# What is expected
For this exercise, output the entries below exactly from the line that holds "Q202: NPN (B" to the line that holds "R5: 1.3k (+24V, W4) -> none", both ends included. No pictures belong in the copy.

(Content revision data)
^^^^^^^^

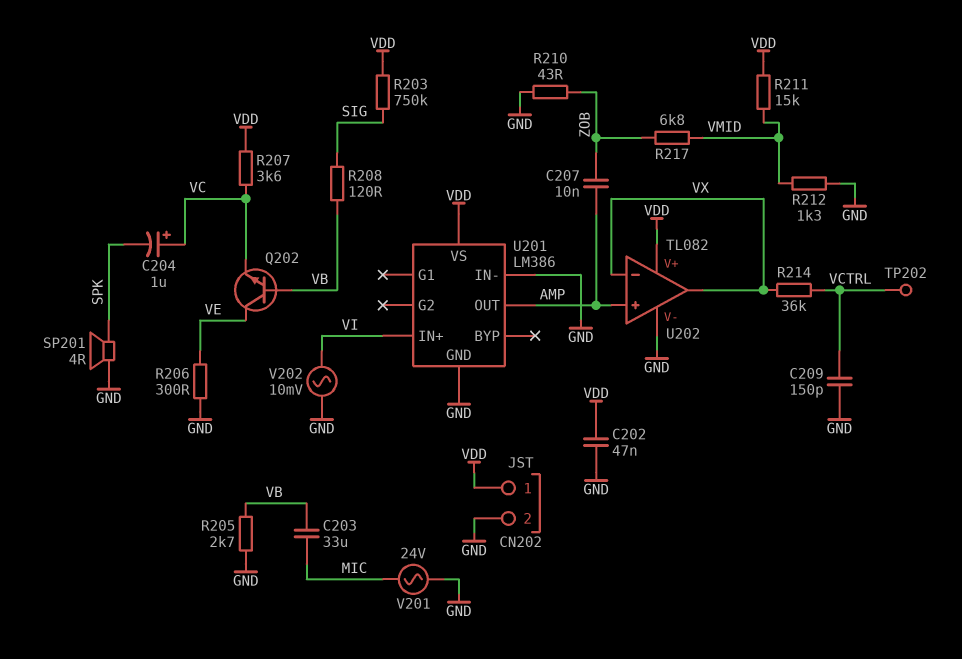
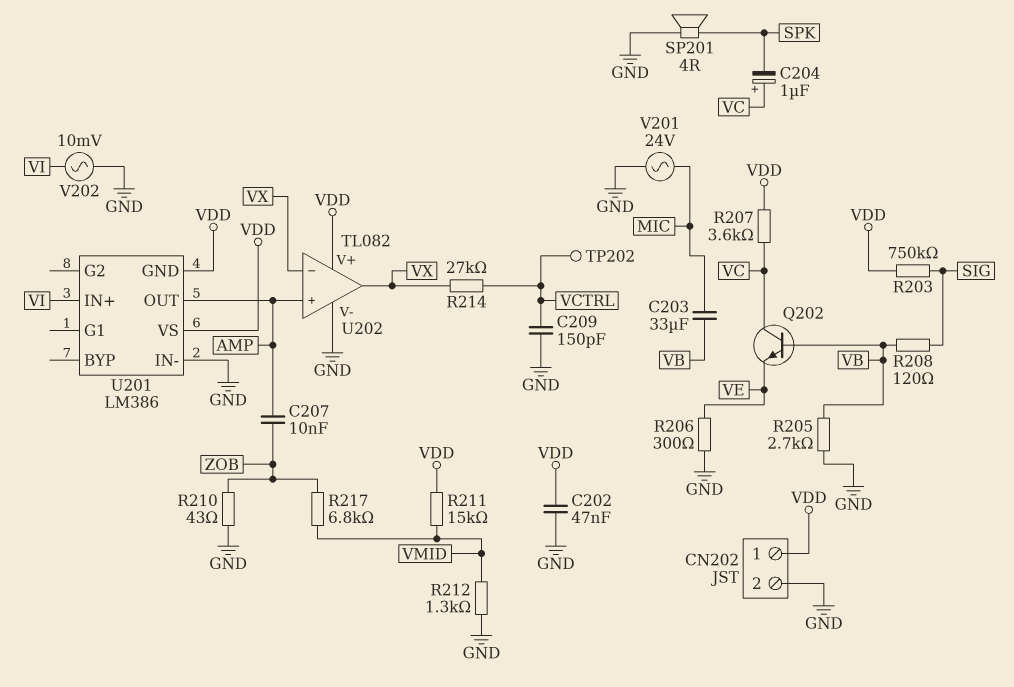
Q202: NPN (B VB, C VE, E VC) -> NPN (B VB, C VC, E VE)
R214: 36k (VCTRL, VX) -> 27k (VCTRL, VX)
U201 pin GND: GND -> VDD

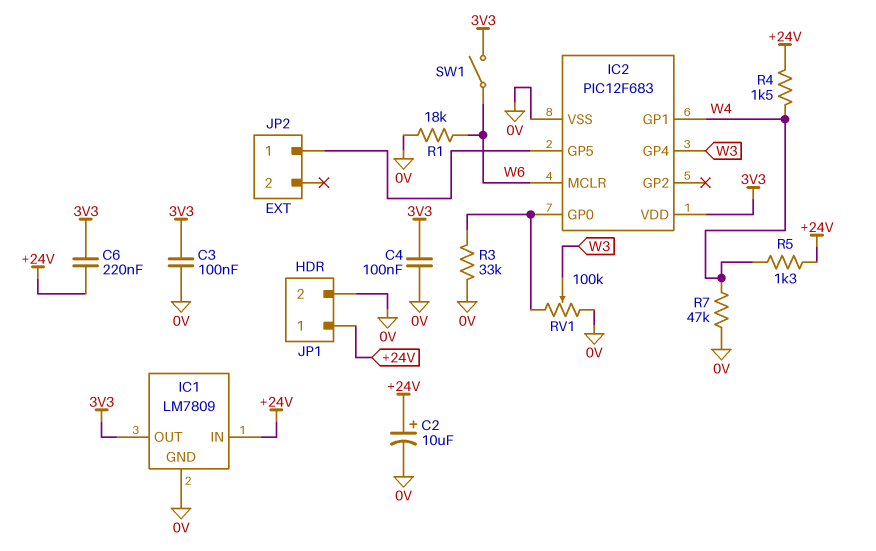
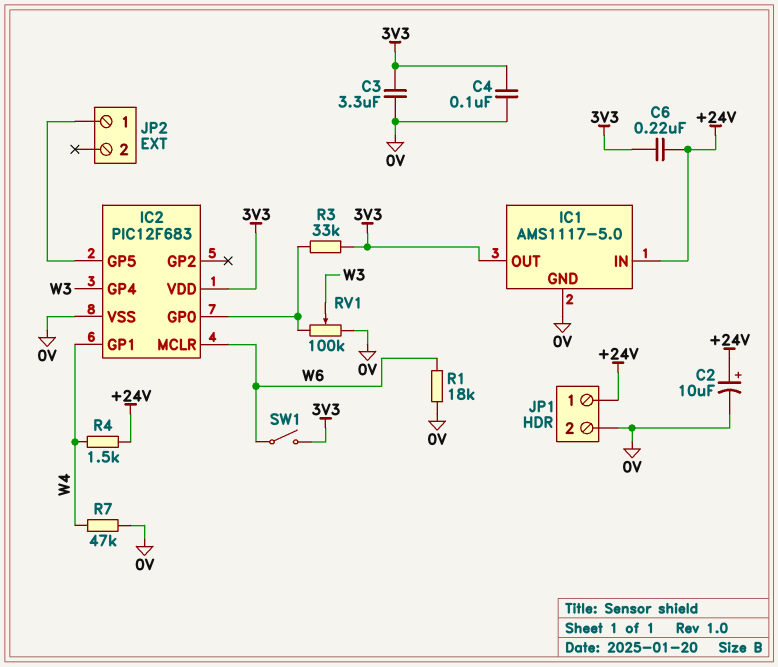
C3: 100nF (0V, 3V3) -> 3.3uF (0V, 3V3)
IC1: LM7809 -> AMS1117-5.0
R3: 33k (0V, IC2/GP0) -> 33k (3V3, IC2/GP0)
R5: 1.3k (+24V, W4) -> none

^^^^^^^^

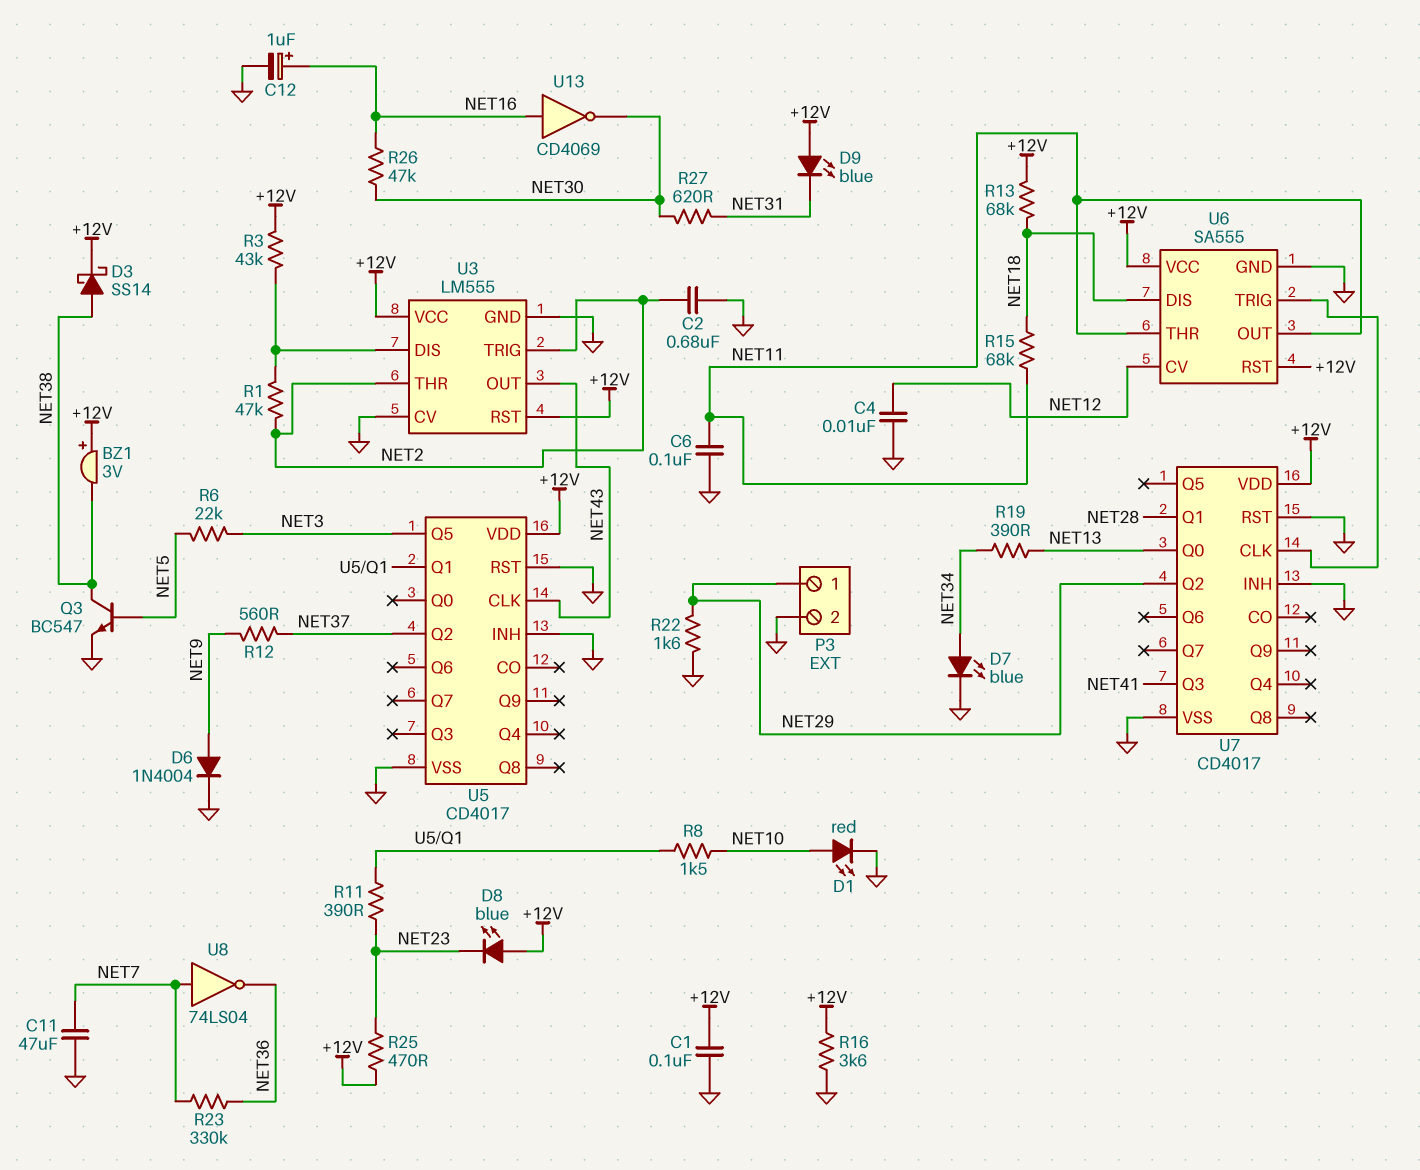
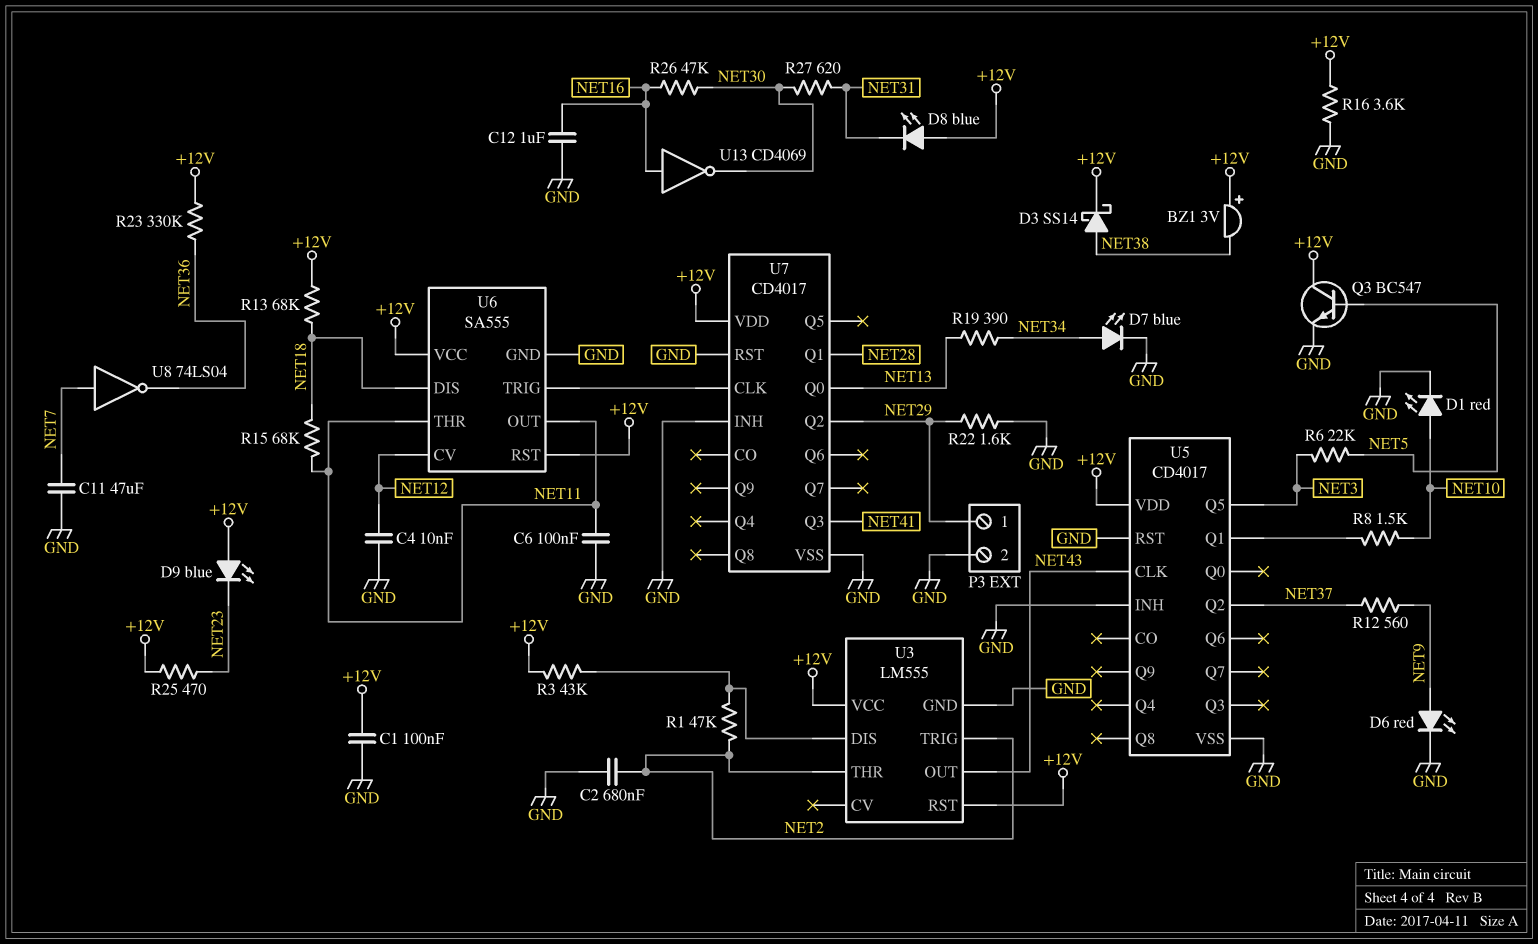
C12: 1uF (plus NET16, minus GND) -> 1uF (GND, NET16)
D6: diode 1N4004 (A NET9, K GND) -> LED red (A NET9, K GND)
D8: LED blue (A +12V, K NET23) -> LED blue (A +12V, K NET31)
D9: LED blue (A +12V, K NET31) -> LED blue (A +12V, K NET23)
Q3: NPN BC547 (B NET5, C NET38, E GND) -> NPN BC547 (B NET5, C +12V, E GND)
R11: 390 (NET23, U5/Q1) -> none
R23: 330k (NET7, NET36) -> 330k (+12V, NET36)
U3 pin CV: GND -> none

^^^^^^^^

# Response area
Q202: NPN (B VB, C VE, E VC) -> NPN (B VB, C VC, E VE)
R214: 36k (VCTRL, VX) -> 27k (VCTRL, VX)
U201 pin GND: GND -> VDD

C3: 100nF (0V, 3V3) -> 3.3uF (0V, 3V3)
IC1: LM7809 -> AMS1117-5.0
R3: 33k (0V, IC2/GP0) -> 33k (3V3, IC2/GP0)
R5: 1.3k (+24V, W4) -> none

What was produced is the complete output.